**Goal of the exercise**
For the data below, retype word for word the lines from the one containing "yellow apple [735,248,780,303]" through the one containing "white hourglass [184,107,250,216] -> none"; drop the pictures.

(Image change detection data)
□ □ □ □ □

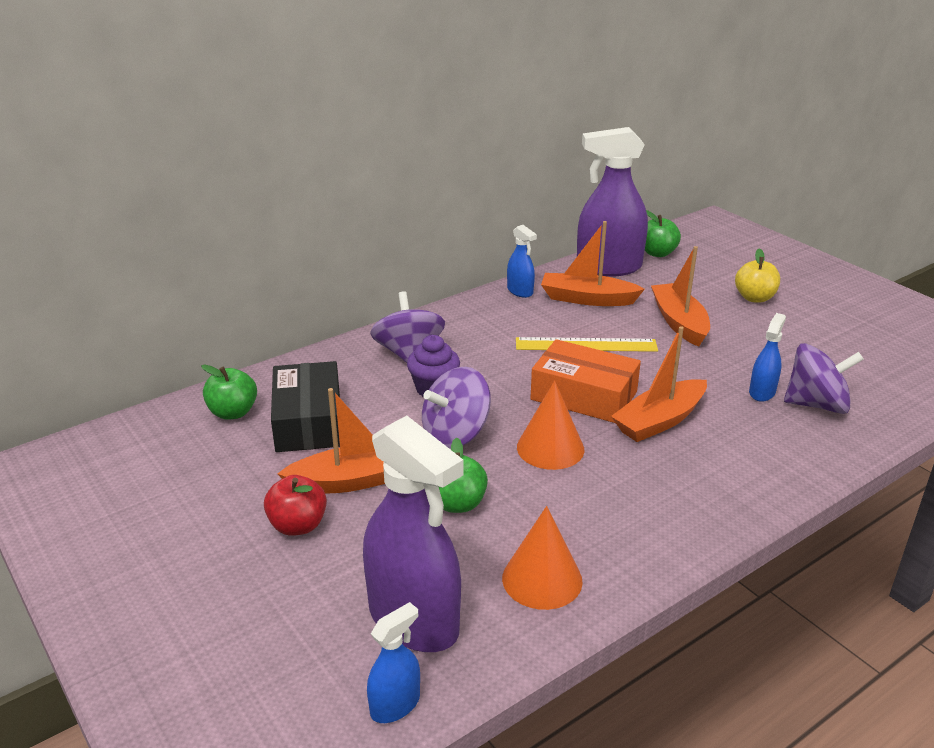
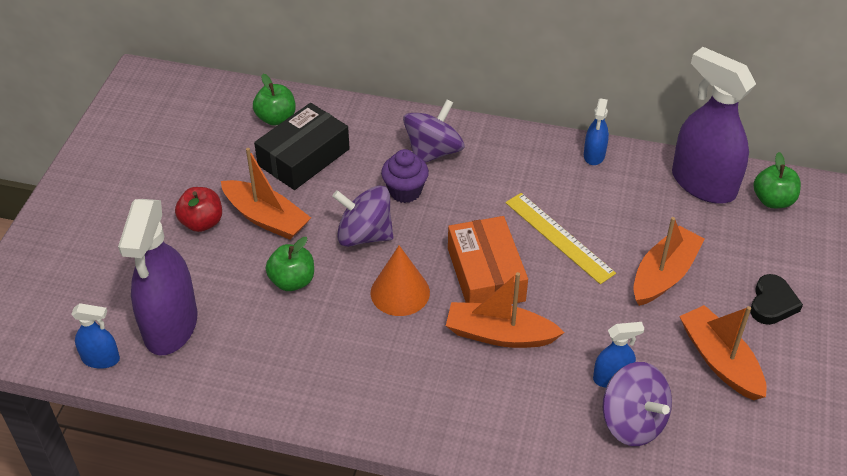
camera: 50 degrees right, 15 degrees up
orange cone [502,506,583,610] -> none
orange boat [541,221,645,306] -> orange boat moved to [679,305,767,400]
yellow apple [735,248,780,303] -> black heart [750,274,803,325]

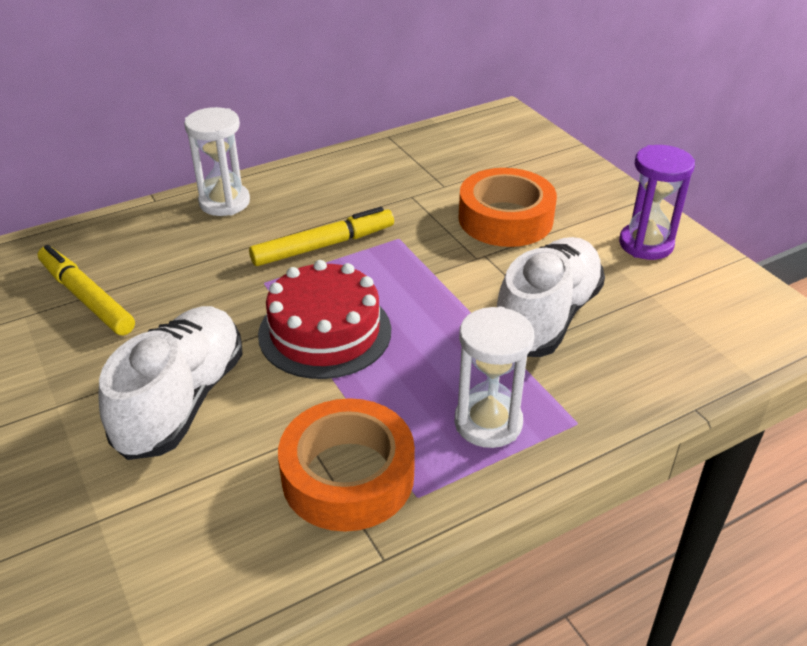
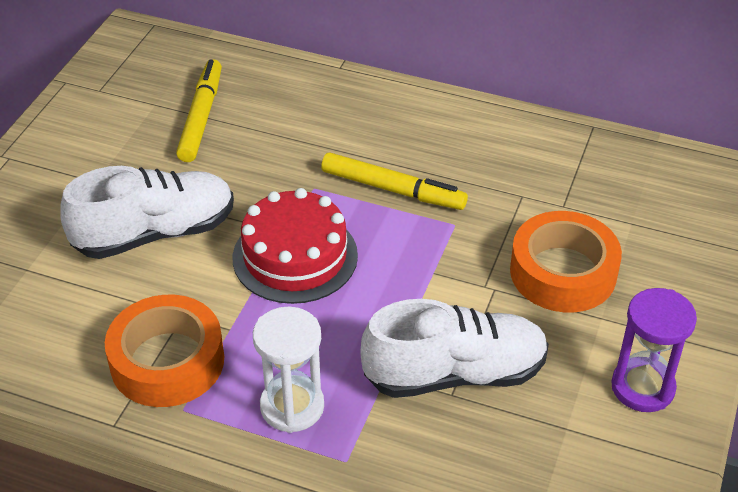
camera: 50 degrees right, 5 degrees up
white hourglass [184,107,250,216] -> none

□ □ □ □ □

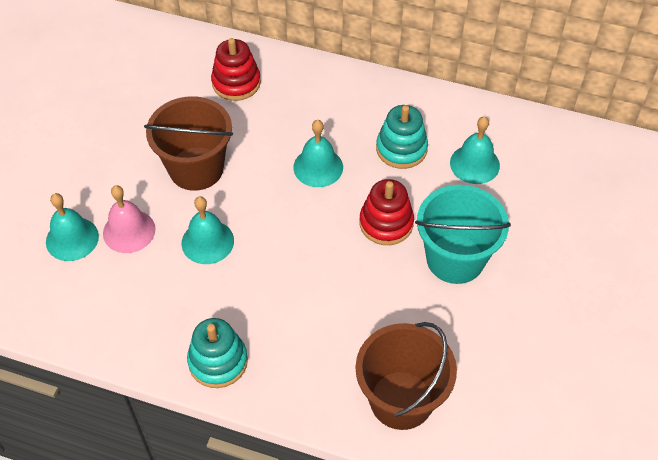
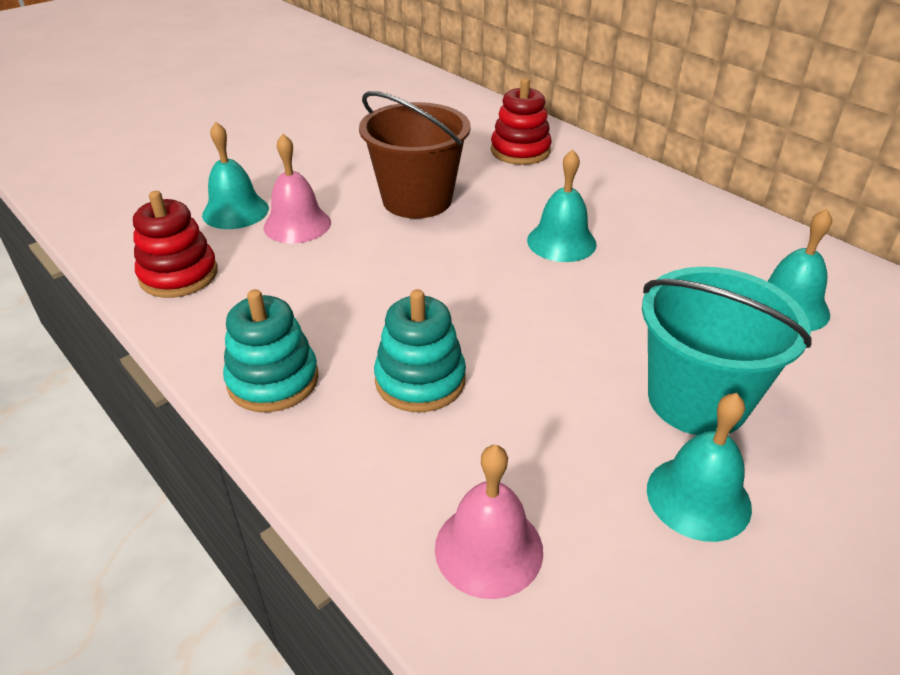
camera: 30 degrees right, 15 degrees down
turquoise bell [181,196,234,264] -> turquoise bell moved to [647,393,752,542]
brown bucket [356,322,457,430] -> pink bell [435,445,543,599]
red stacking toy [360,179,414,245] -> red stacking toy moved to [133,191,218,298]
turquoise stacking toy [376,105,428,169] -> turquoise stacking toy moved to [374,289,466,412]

□ □ □ □ □

**Written answer**
yellow apple [735,248,780,303] -> black heart [750,274,803,325]

camera: 50 degrees right, 5 degrees up
white hourglass [184,107,250,216] -> none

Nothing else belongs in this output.